> **The data**
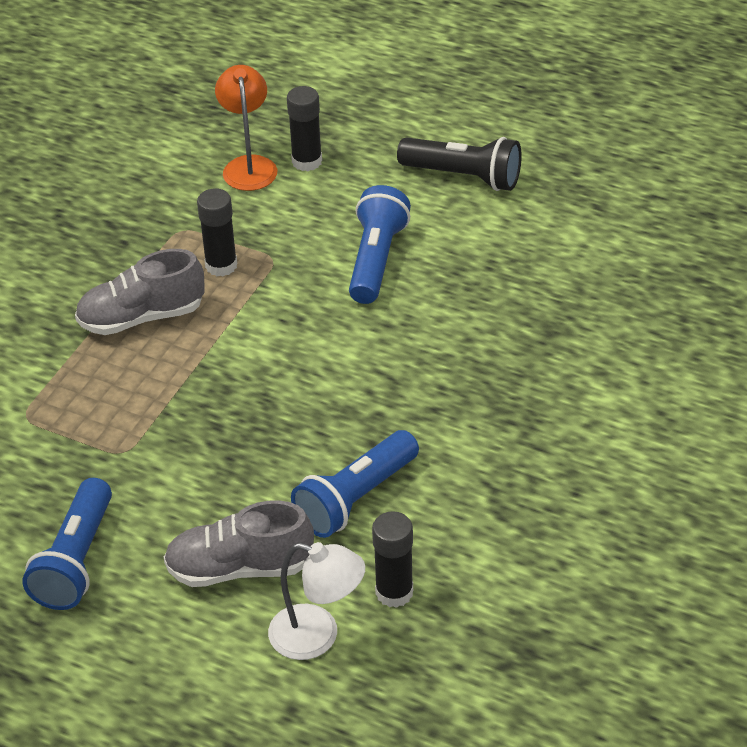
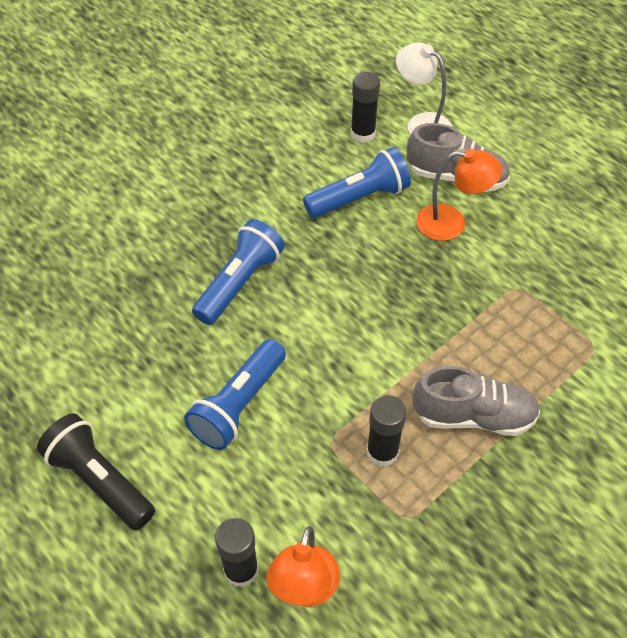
camera: 160 degrees left, 10 degrees up
(76, 560) = (568, 216): blue flashlight -> blue flashlight (239, 282)
(225, 502) = (451, 223): none -> orange lamp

> **What is required**
Take the material above and set it down exactly, minus the images.

> **Exercise response**
camera: 160 degrees left, 10 degrees up
(76, 560) = (568, 216): blue flashlight -> blue flashlight (239, 282)
(225, 502) = (451, 223): none -> orange lamp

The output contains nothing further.